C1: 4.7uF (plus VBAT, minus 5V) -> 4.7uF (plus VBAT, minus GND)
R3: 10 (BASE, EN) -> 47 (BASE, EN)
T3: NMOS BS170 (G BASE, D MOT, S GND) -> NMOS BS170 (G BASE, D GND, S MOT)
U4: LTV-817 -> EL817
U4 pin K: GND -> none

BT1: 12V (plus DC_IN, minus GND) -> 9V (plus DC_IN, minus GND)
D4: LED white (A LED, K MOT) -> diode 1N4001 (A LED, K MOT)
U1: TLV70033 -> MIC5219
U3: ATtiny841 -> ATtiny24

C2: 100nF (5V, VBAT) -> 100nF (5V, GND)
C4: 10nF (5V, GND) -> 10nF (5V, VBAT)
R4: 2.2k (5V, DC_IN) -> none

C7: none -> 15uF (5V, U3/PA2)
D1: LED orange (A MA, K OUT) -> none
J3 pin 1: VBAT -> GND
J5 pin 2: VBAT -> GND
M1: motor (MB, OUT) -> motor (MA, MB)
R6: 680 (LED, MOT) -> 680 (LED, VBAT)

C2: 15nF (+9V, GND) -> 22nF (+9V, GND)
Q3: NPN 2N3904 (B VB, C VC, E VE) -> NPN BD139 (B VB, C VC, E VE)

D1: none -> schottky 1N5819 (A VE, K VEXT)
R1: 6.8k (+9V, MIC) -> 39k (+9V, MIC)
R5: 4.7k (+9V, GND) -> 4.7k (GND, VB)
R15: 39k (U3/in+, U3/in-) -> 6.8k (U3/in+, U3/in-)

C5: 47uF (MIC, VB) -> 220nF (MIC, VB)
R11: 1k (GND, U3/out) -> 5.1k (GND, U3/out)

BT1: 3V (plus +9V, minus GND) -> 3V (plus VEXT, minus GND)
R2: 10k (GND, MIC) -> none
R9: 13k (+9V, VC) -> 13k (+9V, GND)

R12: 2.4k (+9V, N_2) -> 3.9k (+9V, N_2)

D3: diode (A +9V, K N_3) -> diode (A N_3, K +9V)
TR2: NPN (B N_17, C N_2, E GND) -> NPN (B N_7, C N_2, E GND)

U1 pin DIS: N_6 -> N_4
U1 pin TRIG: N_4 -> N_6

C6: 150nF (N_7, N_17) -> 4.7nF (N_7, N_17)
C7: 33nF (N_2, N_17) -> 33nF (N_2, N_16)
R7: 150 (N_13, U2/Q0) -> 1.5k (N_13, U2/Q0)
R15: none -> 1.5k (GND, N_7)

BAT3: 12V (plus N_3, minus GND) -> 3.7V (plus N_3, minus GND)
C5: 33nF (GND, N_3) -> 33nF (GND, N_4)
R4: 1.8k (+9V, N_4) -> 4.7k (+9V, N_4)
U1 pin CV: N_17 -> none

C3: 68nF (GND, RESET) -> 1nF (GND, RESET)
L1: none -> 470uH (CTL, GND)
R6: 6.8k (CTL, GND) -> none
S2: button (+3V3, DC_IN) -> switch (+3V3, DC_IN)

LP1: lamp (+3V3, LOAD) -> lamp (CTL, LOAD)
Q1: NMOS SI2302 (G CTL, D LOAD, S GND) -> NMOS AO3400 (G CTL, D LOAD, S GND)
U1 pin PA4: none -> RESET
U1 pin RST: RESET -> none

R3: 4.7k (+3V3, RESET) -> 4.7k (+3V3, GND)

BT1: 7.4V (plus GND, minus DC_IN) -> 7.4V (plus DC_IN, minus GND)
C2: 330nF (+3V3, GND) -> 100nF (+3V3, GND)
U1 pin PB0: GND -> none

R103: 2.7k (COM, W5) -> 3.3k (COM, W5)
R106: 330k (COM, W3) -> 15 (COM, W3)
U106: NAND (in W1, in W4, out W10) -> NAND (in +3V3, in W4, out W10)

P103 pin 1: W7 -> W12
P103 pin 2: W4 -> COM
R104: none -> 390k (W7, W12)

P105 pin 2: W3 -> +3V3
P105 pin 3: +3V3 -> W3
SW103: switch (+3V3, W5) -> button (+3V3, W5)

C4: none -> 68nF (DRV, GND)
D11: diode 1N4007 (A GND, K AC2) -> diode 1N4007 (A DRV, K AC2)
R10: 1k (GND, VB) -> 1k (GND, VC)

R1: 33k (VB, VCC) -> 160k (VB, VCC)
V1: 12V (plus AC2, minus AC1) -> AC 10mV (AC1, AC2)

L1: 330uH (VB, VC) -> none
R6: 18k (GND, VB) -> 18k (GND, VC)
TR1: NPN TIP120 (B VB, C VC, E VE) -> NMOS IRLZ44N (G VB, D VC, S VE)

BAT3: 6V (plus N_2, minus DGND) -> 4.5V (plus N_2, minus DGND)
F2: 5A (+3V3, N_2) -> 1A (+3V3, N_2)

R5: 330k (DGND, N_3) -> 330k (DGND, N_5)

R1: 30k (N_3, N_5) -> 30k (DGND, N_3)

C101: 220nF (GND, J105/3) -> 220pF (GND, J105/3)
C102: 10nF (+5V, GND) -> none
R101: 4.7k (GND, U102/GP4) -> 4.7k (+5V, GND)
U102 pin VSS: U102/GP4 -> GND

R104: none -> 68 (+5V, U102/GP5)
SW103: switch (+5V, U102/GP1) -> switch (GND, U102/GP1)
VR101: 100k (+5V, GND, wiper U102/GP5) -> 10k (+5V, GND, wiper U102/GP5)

# [Problem]
Each line of the listing has to be repeated exactly in the reply.

# [Response]
C1: 4.7uF (plus VBAT, minus 5V) -> 4.7uF (plus VBAT, minus GND)
R3: 10 (BASE, EN) -> 47 (BASE, EN)
T3: NMOS BS170 (G BASE, D MOT, S GND) -> NMOS BS170 (G BASE, D GND, S MOT)
U4: LTV-817 -> EL817
U4 pin K: GND -> none

BT1: 12V (plus DC_IN, minus GND) -> 9V (plus DC_IN, minus GND)
D4: LED white (A LED, K MOT) -> diode 1N4001 (A LED, K MOT)
U1: TLV70033 -> MIC5219
U3: ATtiny841 -> ATtiny24

C2: 100nF (5V, VBAT) -> 100nF (5V, GND)
C4: 10nF (5V, GND) -> 10nF (5V, VBAT)
R4: 2.2k (5V, DC_IN) -> none

C7: none -> 15uF (5V, U3/PA2)
D1: LED orange (A MA, K OUT) -> none
J3 pin 1: VBAT -> GND
J5 pin 2: VBAT -> GND
M1: motor (MB, OUT) -> motor (MA, MB)
R6: 680 (LED, MOT) -> 680 (LED, VBAT)

C2: 15nF (+9V, GND) -> 22nF (+9V, GND)
Q3: NPN 2N3904 (B VB, C VC, E VE) -> NPN BD139 (B VB, C VC, E VE)

D1: none -> schottky 1N5819 (A VE, K VEXT)
R1: 6.8k (+9V, MIC) -> 39k (+9V, MIC)
R5: 4.7k (+9V, GND) -> 4.7k (GND, VB)
R15: 39k (U3/in+, U3/in-) -> 6.8k (U3/in+, U3/in-)

C5: 47uF (MIC, VB) -> 220nF (MIC, VB)
R11: 1k (GND, U3/out) -> 5.1k (GND, U3/out)

BT1: 3V (plus +9V, minus GND) -> 3V (plus VEXT, minus GND)
R2: 10k (GND, MIC) -> none
R9: 13k (+9V, VC) -> 13k (+9V, GND)

R12: 2.4k (+9V, N_2) -> 3.9k (+9V, N_2)

D3: diode (A +9V, K N_3) -> diode (A N_3, K +9V)
TR2: NPN (B N_17, C N_2, E GND) -> NPN (B N_7, C N_2, E GND)

U1 pin DIS: N_6 -> N_4
U1 pin TRIG: N_4 -> N_6

C6: 150nF (N_7, N_17) -> 4.7nF (N_7, N_17)
C7: 33nF (N_2, N_17) -> 33nF (N_2, N_16)
R7: 150 (N_13, U2/Q0) -> 1.5k (N_13, U2/Q0)
R15: none -> 1.5k (GND, N_7)

BAT3: 12V (plus N_3, minus GND) -> 3.7V (plus N_3, minus GND)
C5: 33nF (GND, N_3) -> 33nF (GND, N_4)
R4: 1.8k (+9V, N_4) -> 4.7k (+9V, N_4)
U1 pin CV: N_17 -> none

C3: 68nF (GND, RESET) -> 1nF (GND, RESET)
L1: none -> 470uH (CTL, GND)
R6: 6.8k (CTL, GND) -> none
S2: button (+3V3, DC_IN) -> switch (+3V3, DC_IN)

LP1: lamp (+3V3, LOAD) -> lamp (CTL, LOAD)
Q1: NMOS SI2302 (G CTL, D LOAD, S GND) -> NMOS AO3400 (G CTL, D LOAD, S GND)
U1 pin PA4: none -> RESET
U1 pin RST: RESET -> none

R3: 4.7k (+3V3, RESET) -> 4.7k (+3V3, GND)

BT1: 7.4V (plus GND, minus DC_IN) -> 7.4V (plus DC_IN, minus GND)
C2: 330nF (+3V3, GND) -> 100nF (+3V3, GND)
U1 pin PB0: GND -> none

R103: 2.7k (COM, W5) -> 3.3k (COM, W5)
R106: 330k (COM, W3) -> 15 (COM, W3)
U106: NAND (in W1, in W4, out W10) -> NAND (in +3V3, in W4, out W10)

P103 pin 1: W7 -> W12
P103 pin 2: W4 -> COM
R104: none -> 390k (W7, W12)

P105 pin 2: W3 -> +3V3
P105 pin 3: +3V3 -> W3
SW103: switch (+3V3, W5) -> button (+3V3, W5)

C4: none -> 68nF (DRV, GND)
D11: diode 1N4007 (A GND, K AC2) -> diode 1N4007 (A DRV, K AC2)
R10: 1k (GND, VB) -> 1k (GND, VC)

R1: 33k (VB, VCC) -> 160k (VB, VCC)
V1: 12V (plus AC2, minus AC1) -> AC 10mV (AC1, AC2)

L1: 330uH (VB, VC) -> none
R6: 18k (GND, VB) -> 18k (GND, VC)
TR1: NPN TIP120 (B VB, C VC, E VE) -> NMOS IRLZ44N (G VB, D VC, S VE)

BAT3: 6V (plus N_2, minus DGND) -> 4.5V (plus N_2, minus DGND)
F2: 5A (+3V3, N_2) -> 1A (+3V3, N_2)

R5: 330k (DGND, N_3) -> 330k (DGND, N_5)

R1: 30k (N_3, N_5) -> 30k (DGND, N_3)

C101: 220nF (GND, J105/3) -> 220pF (GND, J105/3)
C102: 10nF (+5V, GND) -> none
R101: 4.7k (GND, U102/GP4) -> 4.7k (+5V, GND)
U102 pin VSS: U102/GP4 -> GND

R104: none -> 68 (+5V, U102/GP5)
SW103: switch (+5V, U102/GP1) -> switch (GND, U102/GP1)
VR101: 100k (+5V, GND, wiper U102/GP5) -> 10k (+5V, GND, wiper U102/GP5)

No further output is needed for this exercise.